## WHAT TO WORK ON
Count the lines in the material that contain the string "kern", treating case as significant, and reply with the number alone.

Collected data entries

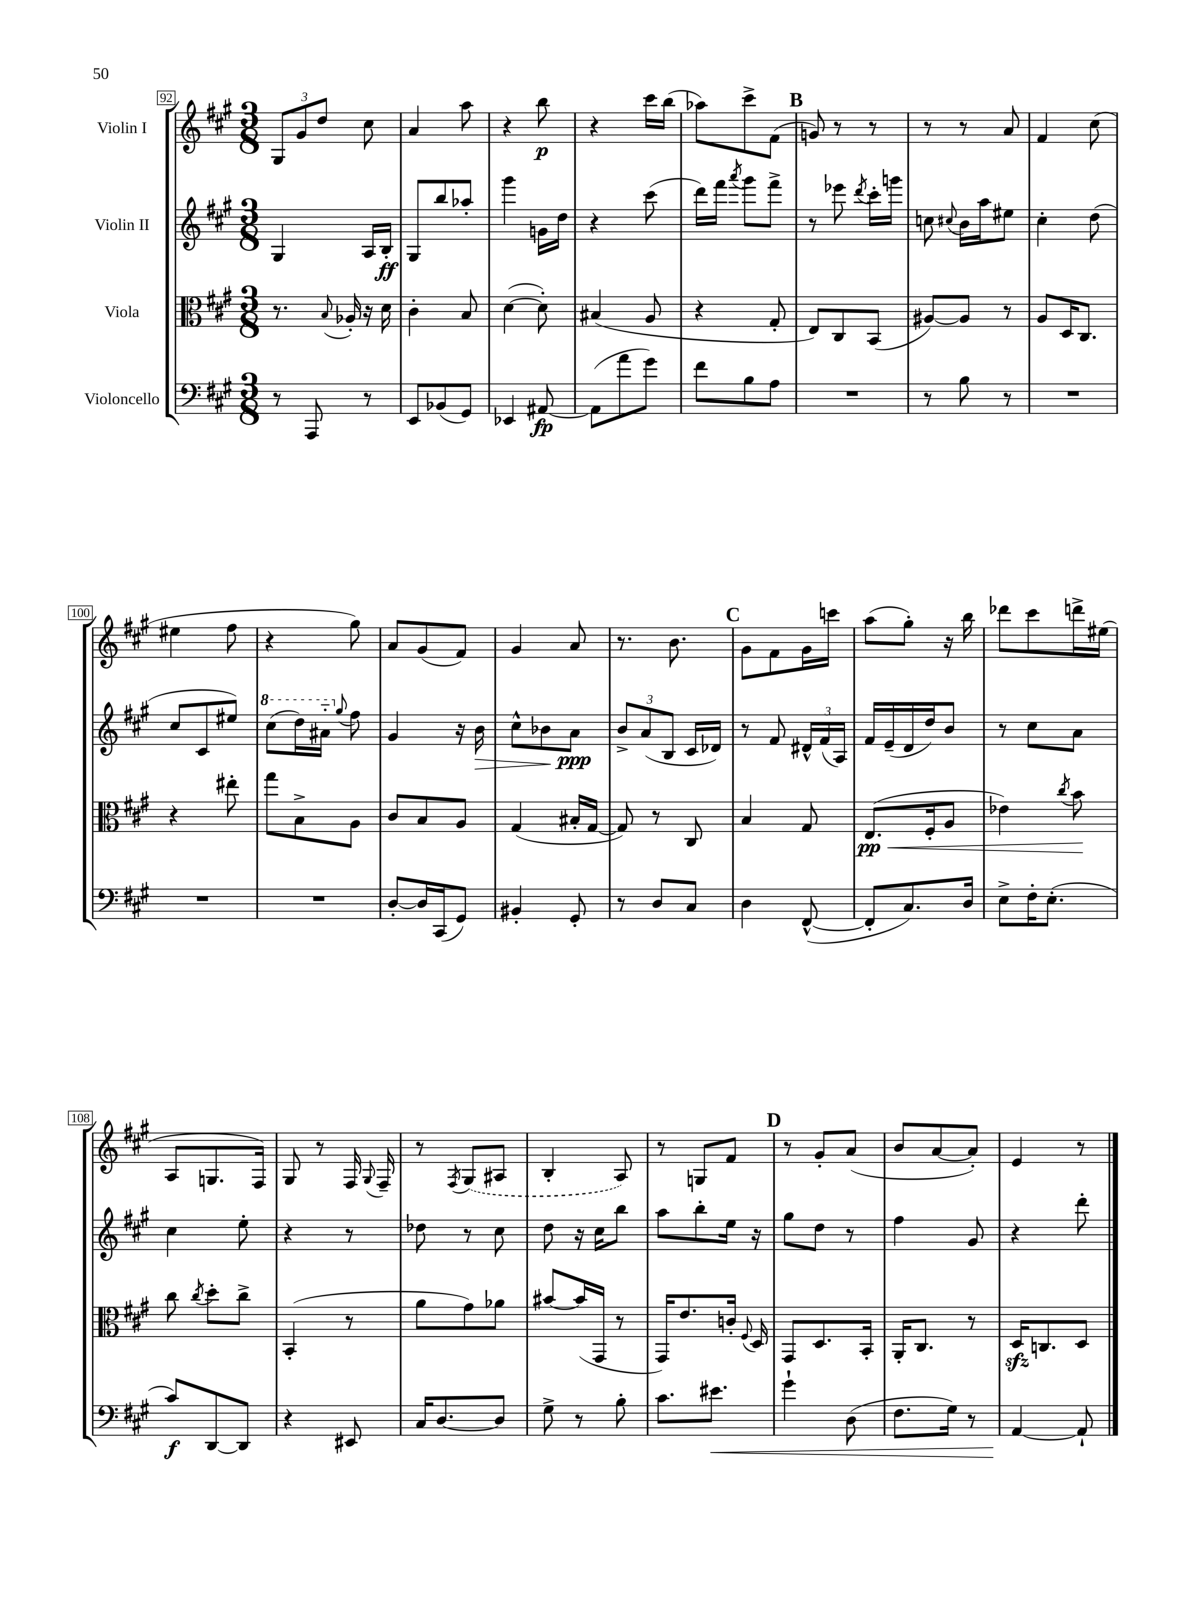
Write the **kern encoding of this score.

**kern	**kern	**kern	**kern
*staff4	*staff3	*staff2	*staff1
*clefF4	*clefC3	*clefG2	*clefG2
*k[f#c#g#]	*k[f#c#g#]	*k[f#c#g#]	*k[f#c#g#]
*M3/8	*M3/8	*M3/8	*M3/8
8r	8.r	4G#	12G#
.	.	.	12g#
8AAA	.	.	.
.	.	.	12dd
.	8qqB	.	.
.	16A-'	.	.
8r	16r	16A	8cc#
.	16d	16B'	.
=	=	=	=
8EE	4c#'	8G#	4a
(8BB-	.	8bb	.
8GG#)	8B	8aa-'	8aa
=	=	=	=
4EE-	([4d	4ggg#	4r
[8AA#	8d'])	16g	8bb
.	.	16dd	.
=	=	=	=
(8AA#]	(4B#	4r	4r
8a	.	.	.
8g#)	8A	(8ccc#	16ccc#
.	.	.	(16bb
=	=	=	=
8f#	4r	16ddd)	8aa-)
.	.	16fff#	.
.	.	8qaaa	.
8B	.	8ggg#	8ccc#^
8A	8G#'	8fff#^	(8f#
=	=	=	=
4.r	8E)	8r	8g)
.	8C#	8eee-	8r
.	.	8qddd	.
.	(8BB	16ccc#'	8r
.	.	16ggg	.
=	=	=	=
8r	[8A#)	8cc	8r
.	.	8qqcc#	.
8B	8A#]	16b	8r
.	.	16aa	.
8r	8r	8ee#	8a
=	=	=	=
4.r	8A	4cc#'	4f#
.	16D	.	.
.	8.C#	.	.
.	.	(8dd	(8cc#
=	=	=	=
4.r	4r	8cc#	4ee#
.	.	8c#	.
.	8ee#'	8ee#)	8ff#
=	=	=	=
4.r	8gg#	(8ccc#	4r
.	8B^	16ddd)	.
.	.	16aa#'~	.
.	.	8qqgg#	.
.	8A	8ff#	8gg#)
=	=	=	=
[8D'	8c#	4g#	8a
16D]	8B	.	(8g#
(16CC#	.	.	.
8GG#)	8A	16r	8f#)
.	.	16b	.
=	=	=	=
4BB#'	(4G#	8cc#^^	4g#
.	.	8b-	.
8GG#'	16B#'	8a	8a
.	[16G#	.	.
=	=	=	=
8r	8G#])	12b^	8.r
.	.	(12a	.
8D	8r	.	.
.	.	12B	.
.	.	.	8.b
8C#	8C#	16c#	.
.	.	16d-)	.
=	=	=	=
4D	4B	8r	8g#
.	.	8f#	8f#
([8FF#^^	8G#	24d#^^	16g#
.	.	(24f#	.
.	.	.	16ccc
.	.	24A)	.
=	=	=	=
8FF#']	(8.E	16f#	(8aa
.	.	(16e~	.
8.C#)	.	16d	8gg#')
.	16F#'	16dd)	.
.	8A	8b	16r
16D	.	.	16bb
=	=	=	=
8E^	4e-)	8r	8ddd-
16F#'	.	8cc#	8ccc#
(8.E'	.	.	.
.	8qcc#	.	.
.	8b	8a	16ddd^
.	.	.	(16ee#
=	=	=	=
8c#)	8cc#	4cc#	8A
.	8qcc#	.	.
[8DD	8dd'	.	8.G
8DD]	8cc#^	8ee'	.
.	.	.	16F#)
=	=	=	=
4r	(4BB'	4r	8G#
.	.	.	8r
8EE#	8r	8r	16F#
.	.	.	8qqG#
.	.	.	16F#~
=	=	=	=
16C#	8a	8dd-	8r
[8.D	.	.	.
.	.	.	8qF#
.	8g#)	8r	(8G#
8D]	8a-	8cc#	8A#
=	=	=	=
8G#^	[8b#	8dd	4B'
8r	(16b#]	16r	.
.	16GG#	16cc#	.
8B'	8r	8bb	8A)
=	=	=	=
8.c#	16GG#)	8aa	8r
.	8.e	.	.
.	.	8bb'	8G
8.e#	.	.	.
.	16c'	16ee	8f#
.	8qqF#	.	.
.	16D	16r	.
=	=	=	=
4g#`	8GG#	8gg#	8r
.	8.D	8dd	8g#'
(8D	.	8r	(8a
.	16BB'	.	.
=	=	=	=
8.F#	16AA'	4ff#	8b
.	8.C#	.	.
.	.	.	[8a
16G#)	.	.	.
8r	8r	8g#	8a'])
=	=	=	=
[4AA	16D	4r	4e
.	8.C	.	.
8AA`]	8D	8ddd'	8r
==	==	==	==
*-	*-	*-	*-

## SOLUTION BELOW
2